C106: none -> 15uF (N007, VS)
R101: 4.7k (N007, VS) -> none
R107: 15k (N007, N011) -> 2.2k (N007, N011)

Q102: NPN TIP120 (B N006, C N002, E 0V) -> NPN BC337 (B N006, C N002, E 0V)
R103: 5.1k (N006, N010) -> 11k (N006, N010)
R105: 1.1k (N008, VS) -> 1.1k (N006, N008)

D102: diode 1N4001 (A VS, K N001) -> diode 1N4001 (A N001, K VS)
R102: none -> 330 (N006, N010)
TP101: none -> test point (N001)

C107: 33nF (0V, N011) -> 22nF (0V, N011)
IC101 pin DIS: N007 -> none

EXERCISE INSTRUCTIONS ->
Output nothing but the line containing "R102: none -> 330 (N006, N010)" and each line after it in the entries above, exactly as written.

TASK ANSWER ->
R102: none -> 330 (N006, N010)
TP101: none -> test point (N001)

C107: 33nF (0V, N011) -> 22nF (0V, N011)
IC101 pin DIS: N007 -> none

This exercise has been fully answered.